:: Entries supplied ::

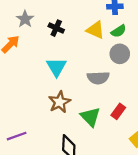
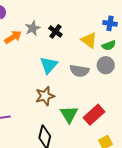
gray star: (25, 19) -> (33, 28), moved
gray semicircle: (98, 78) -> (79, 71), moved
red rectangle: (118, 111) -> (94, 115), size x1.5

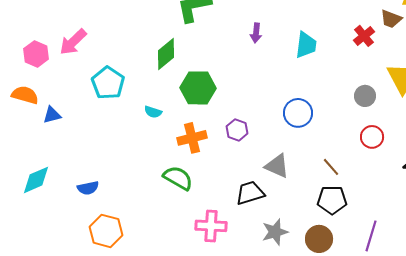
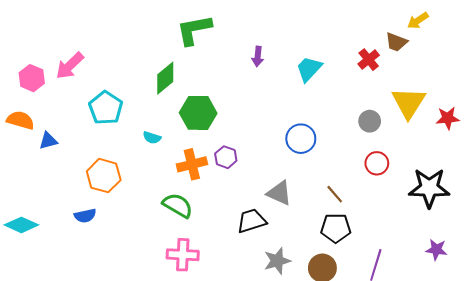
cyan trapezoid: (306, 45) -> (309, 69), turned -144
purple hexagon: (237, 130) -> (226, 157), moved
cyan diamond: (36, 180) -> (21, 225), moved, turned 48
pink cross: (211, 226) -> (183, 255), moved
orange hexagon: (106, 231) -> (104, 176), moved

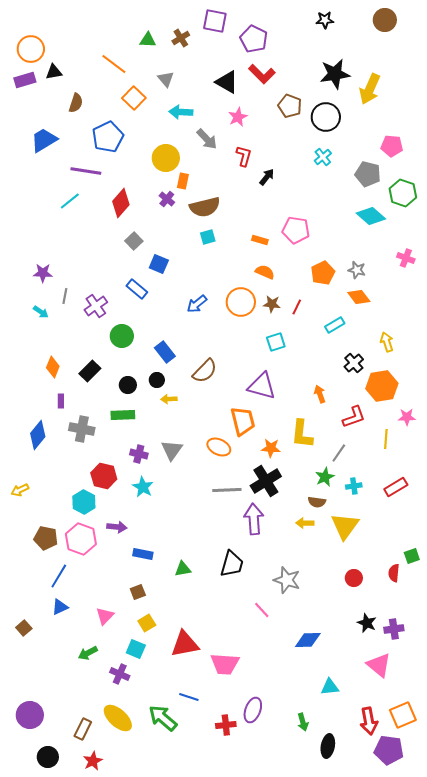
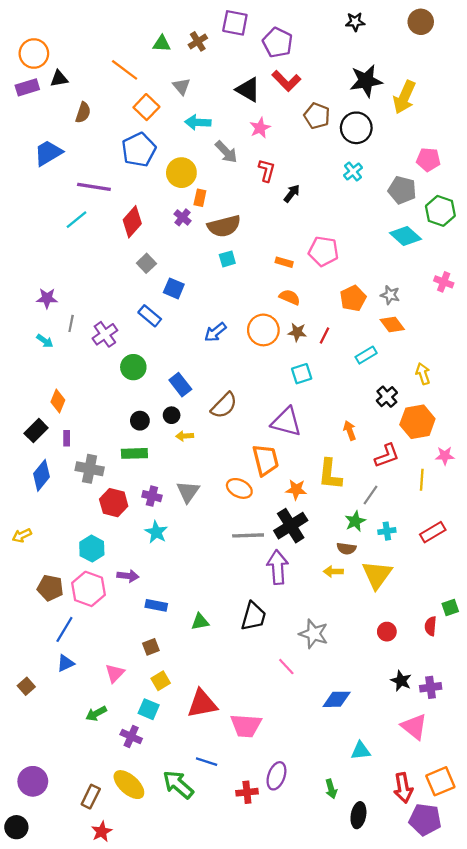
blue pentagon: (108, 137) -> (139, 150), moved
black rectangle: (90, 371) -> (36, 431), moved
red hexagon: (104, 476) -> (114, 503), moved
black circle: (48, 757) -> (16, 827), moved

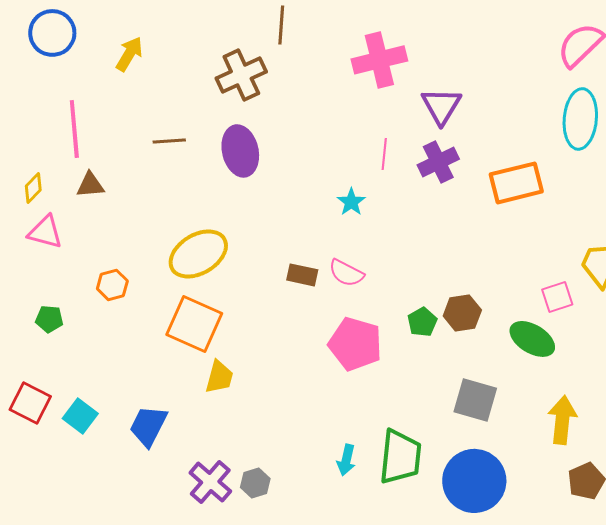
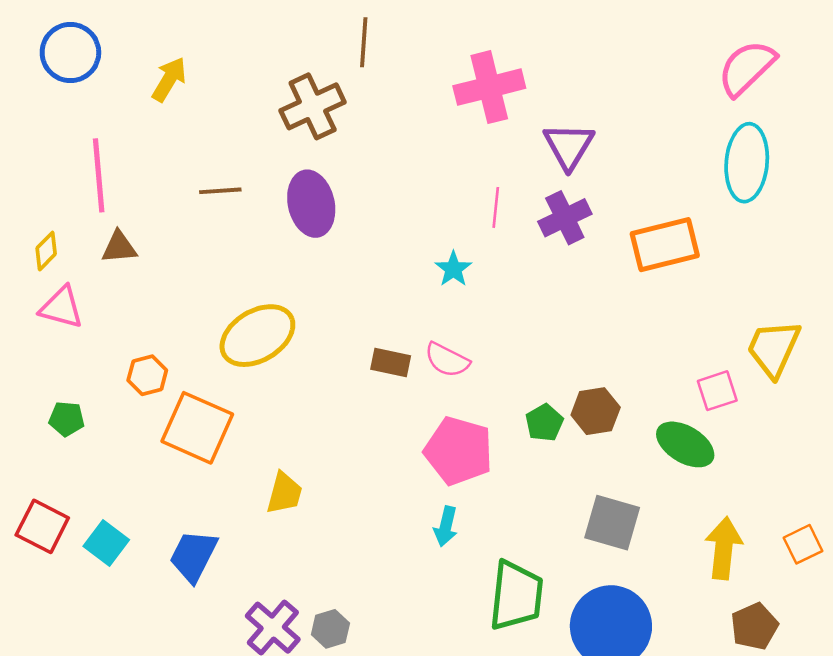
orange square: (194, 324) -> (197, 428), moved
cyan arrow: (346, 460) -> (446, 526), moved

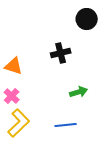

:::

### Problem description
Leave out the pictures and reproduce the rest of the records exactly.

### Exercise answer
gray star: (25, 19) -> (33, 28), moved
gray semicircle: (98, 78) -> (79, 71), moved
red rectangle: (118, 111) -> (94, 115), size x1.5

cyan trapezoid: (306, 45) -> (309, 69), turned -144
purple hexagon: (237, 130) -> (226, 157), moved
cyan diamond: (36, 180) -> (21, 225), moved, turned 48
pink cross: (211, 226) -> (183, 255), moved
orange hexagon: (106, 231) -> (104, 176), moved

blue pentagon: (108, 137) -> (139, 150), moved
black rectangle: (90, 371) -> (36, 431), moved
red hexagon: (104, 476) -> (114, 503), moved
black circle: (48, 757) -> (16, 827), moved

orange square: (194, 324) -> (197, 428), moved
cyan arrow: (346, 460) -> (446, 526), moved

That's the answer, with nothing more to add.